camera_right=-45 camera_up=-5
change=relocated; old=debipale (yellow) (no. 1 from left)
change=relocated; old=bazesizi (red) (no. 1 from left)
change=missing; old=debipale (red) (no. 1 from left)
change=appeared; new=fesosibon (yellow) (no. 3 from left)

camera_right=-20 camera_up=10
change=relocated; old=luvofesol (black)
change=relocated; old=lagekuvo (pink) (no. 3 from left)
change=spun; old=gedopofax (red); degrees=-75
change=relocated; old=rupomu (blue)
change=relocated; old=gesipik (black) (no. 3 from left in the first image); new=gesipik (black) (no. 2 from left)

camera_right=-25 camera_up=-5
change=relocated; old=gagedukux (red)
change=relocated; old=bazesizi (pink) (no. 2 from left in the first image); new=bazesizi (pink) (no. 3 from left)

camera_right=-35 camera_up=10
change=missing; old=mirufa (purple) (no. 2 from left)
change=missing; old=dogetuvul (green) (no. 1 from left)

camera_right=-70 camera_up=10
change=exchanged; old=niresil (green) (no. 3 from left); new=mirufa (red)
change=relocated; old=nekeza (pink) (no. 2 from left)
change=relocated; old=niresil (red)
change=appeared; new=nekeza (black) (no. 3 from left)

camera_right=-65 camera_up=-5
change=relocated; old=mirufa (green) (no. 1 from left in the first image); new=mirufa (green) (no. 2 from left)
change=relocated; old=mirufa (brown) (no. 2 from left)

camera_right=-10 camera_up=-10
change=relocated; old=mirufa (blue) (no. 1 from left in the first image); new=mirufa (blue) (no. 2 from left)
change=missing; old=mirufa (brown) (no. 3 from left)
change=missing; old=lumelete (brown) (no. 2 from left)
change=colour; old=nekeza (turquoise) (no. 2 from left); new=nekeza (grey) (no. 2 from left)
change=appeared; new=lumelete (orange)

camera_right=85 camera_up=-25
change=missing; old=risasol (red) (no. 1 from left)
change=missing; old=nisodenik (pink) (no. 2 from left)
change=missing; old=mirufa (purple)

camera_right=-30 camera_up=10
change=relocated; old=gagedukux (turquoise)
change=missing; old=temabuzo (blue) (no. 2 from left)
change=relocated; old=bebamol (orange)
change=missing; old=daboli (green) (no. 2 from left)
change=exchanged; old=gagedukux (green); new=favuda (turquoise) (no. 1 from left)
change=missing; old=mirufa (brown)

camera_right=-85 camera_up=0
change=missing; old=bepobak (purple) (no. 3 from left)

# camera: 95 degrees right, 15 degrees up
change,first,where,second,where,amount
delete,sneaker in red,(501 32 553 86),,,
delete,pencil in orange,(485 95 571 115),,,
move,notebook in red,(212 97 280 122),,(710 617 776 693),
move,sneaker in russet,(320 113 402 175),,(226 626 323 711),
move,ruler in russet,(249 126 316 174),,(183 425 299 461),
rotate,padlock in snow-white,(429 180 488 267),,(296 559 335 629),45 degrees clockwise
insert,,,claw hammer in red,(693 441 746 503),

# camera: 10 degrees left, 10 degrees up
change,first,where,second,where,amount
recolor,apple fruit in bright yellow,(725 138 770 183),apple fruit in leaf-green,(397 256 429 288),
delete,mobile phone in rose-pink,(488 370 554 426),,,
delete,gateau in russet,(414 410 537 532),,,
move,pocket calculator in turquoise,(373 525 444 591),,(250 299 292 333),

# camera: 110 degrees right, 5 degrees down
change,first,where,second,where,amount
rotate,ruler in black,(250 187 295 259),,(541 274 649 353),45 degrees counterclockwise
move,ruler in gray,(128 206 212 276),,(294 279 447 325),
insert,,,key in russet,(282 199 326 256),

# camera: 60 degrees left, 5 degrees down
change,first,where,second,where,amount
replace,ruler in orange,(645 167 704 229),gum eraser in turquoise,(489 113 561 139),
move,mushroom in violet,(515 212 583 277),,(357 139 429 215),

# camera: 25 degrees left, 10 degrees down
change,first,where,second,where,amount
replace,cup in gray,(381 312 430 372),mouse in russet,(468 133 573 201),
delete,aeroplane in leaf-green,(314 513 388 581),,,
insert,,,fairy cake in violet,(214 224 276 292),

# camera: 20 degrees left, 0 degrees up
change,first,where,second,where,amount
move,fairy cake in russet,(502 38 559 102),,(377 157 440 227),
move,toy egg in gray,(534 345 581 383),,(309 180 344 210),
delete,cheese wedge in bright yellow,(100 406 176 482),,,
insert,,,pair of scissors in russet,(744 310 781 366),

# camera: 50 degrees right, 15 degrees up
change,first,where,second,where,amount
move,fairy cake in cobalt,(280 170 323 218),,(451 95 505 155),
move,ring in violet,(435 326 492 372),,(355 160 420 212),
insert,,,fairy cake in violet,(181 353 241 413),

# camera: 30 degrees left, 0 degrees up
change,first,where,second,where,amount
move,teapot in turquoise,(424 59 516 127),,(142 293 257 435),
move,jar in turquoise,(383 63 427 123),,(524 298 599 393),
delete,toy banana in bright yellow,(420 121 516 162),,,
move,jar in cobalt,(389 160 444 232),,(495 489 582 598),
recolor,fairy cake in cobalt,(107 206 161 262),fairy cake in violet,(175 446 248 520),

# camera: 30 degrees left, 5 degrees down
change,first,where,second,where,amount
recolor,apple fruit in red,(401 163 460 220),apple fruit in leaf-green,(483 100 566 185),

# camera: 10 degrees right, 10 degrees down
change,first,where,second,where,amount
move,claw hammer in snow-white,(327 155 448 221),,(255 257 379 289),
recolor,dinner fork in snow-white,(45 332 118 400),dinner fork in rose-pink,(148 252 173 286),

EXERCISE :: Each record above needs to be set down again, word for word.

ANSWER BOX ::
camera_right=-45 camera_up=-5
change=relocated; old=debipale (yellow) (no. 1 from left)
change=relocated; old=bazesizi (red) (no. 1 from left)
change=missing; old=debipale (red) (no. 1 from left)
change=appeared; new=fesosibon (yellow) (no. 3 from left)

camera_right=-20 camera_up=10
change=relocated; old=luvofesol (black)
change=relocated; old=lagekuvo (pink) (no. 3 from left)
change=spun; old=gedopofax (red); degrees=-75
change=relocated; old=rupomu (blue)
change=relocated; old=gesipik (black) (no. 3 from left in the first image); new=gesipik (black) (no. 2 from left)

camera_right=-25 camera_up=-5
change=relocated; old=gagedukux (red)
change=relocated; old=bazesizi (pink) (no. 2 from left in the first image); new=bazesizi (pink) (no. 3 from left)

camera_right=-35 camera_up=10
change=missing; old=mirufa (purple) (no. 2 from left)
change=missing; old=dogetuvul (green) (no. 1 from left)

camera_right=-70 camera_up=10
change=exchanged; old=niresil (green) (no. 3 from left); new=mirufa (red)
change=relocated; old=nekeza (pink) (no. 2 from left)
change=relocated; old=niresil (red)
change=appeared; new=nekeza (black) (no. 3 from left)

camera_right=-65 camera_up=-5
change=relocated; old=mirufa (green) (no. 1 from left in the first image); new=mirufa (green) (no. 2 from left)
change=relocated; old=mirufa (brown) (no. 2 from left)

camera_right=-10 camera_up=-10
change=relocated; old=mirufa (blue) (no. 1 from left in the first image); new=mirufa (blue) (no. 2 from left)
change=missing; old=mirufa (brown) (no. 3 from left)
change=missing; old=lumelete (brown) (no. 2 from left)
change=colour; old=nekeza (turquoise) (no. 2 from left); new=nekeza (grey) (no. 2 from left)
change=appeared; new=lumelete (orange)

camera_right=85 camera_up=-25
change=missing; old=risasol (red) (no. 1 from left)
change=missing; old=nisodenik (pink) (no. 2 from left)
change=missing; old=mirufa (purple)

camera_right=-30 camera_up=10
change=relocated; old=gagedukux (turquoise)
change=missing; old=temabuzo (blue) (no. 2 from left)
change=relocated; old=bebamol (orange)
change=missing; old=daboli (green) (no. 2 from left)
change=exchanged; old=gagedukux (green); new=favuda (turquoise) (no. 1 from left)
change=missing; old=mirufa (brown)

camera_right=-85 camera_up=0
change=missing; old=bepobak (purple) (no. 3 from left)

# camera: 95 degrees right, 15 degrees up
change,first,where,second,where,amount
delete,sneaker in red,(501 32 553 86),,,
delete,pencil in orange,(485 95 571 115),,,
move,notebook in red,(212 97 280 122),,(710 617 776 693),
move,sneaker in russet,(320 113 402 175),,(226 626 323 711),
move,ruler in russet,(249 126 316 174),,(183 425 299 461),
rotate,padlock in snow-white,(429 180 488 267),,(296 559 335 629),45 degrees clockwise
insert,,,claw hammer in red,(693 441 746 503),

# camera: 10 degrees left, 10 degrees up
change,first,where,second,where,amount
recolor,apple fruit in bright yellow,(725 138 770 183),apple fruit in leaf-green,(397 256 429 288),
delete,mobile phone in rose-pink,(488 370 554 426),,,
delete,gateau in russet,(414 410 537 532),,,
move,pocket calculator in turquoise,(373 525 444 591),,(250 299 292 333),

# camera: 110 degrees right, 5 degrees down
change,first,where,second,where,amount
rotate,ruler in black,(250 187 295 259),,(541 274 649 353),45 degrees counterclockwise
move,ruler in gray,(128 206 212 276),,(294 279 447 325),
insert,,,key in russet,(282 199 326 256),

# camera: 60 degrees left, 5 degrees down
change,first,where,second,where,amount
replace,ruler in orange,(645 167 704 229),gum eraser in turquoise,(489 113 561 139),
move,mushroom in violet,(515 212 583 277),,(357 139 429 215),

# camera: 25 degrees left, 10 degrees down
change,first,where,second,where,amount
replace,cup in gray,(381 312 430 372),mouse in russet,(468 133 573 201),
delete,aeroplane in leaf-green,(314 513 388 581),,,
insert,,,fairy cake in violet,(214 224 276 292),

# camera: 20 degrees left, 0 degrees up
change,first,where,second,where,amount
move,fairy cake in russet,(502 38 559 102),,(377 157 440 227),
move,toy egg in gray,(534 345 581 383),,(309 180 344 210),
delete,cheese wedge in bright yellow,(100 406 176 482),,,
insert,,,pair of scissors in russet,(744 310 781 366),

# camera: 50 degrees right, 15 degrees up
change,first,where,second,where,amount
move,fairy cake in cobalt,(280 170 323 218),,(451 95 505 155),
move,ring in violet,(435 326 492 372),,(355 160 420 212),
insert,,,fairy cake in violet,(181 353 241 413),

# camera: 30 degrees left, 0 degrees up
change,first,where,second,where,amount
move,teapot in turquoise,(424 59 516 127),,(142 293 257 435),
move,jar in turquoise,(383 63 427 123),,(524 298 599 393),
delete,toy banana in bright yellow,(420 121 516 162),,,
move,jar in cobalt,(389 160 444 232),,(495 489 582 598),
recolor,fairy cake in cobalt,(107 206 161 262),fairy cake in violet,(175 446 248 520),

# camera: 30 degrees left, 5 degrees down
change,first,where,second,where,amount
recolor,apple fruit in red,(401 163 460 220),apple fruit in leaf-green,(483 100 566 185),

# camera: 10 degrees right, 10 degrees down
change,first,where,second,where,amount
move,claw hammer in snow-white,(327 155 448 221),,(255 257 379 289),
recolor,dinner fork in snow-white,(45 332 118 400),dinner fork in rose-pink,(148 252 173 286),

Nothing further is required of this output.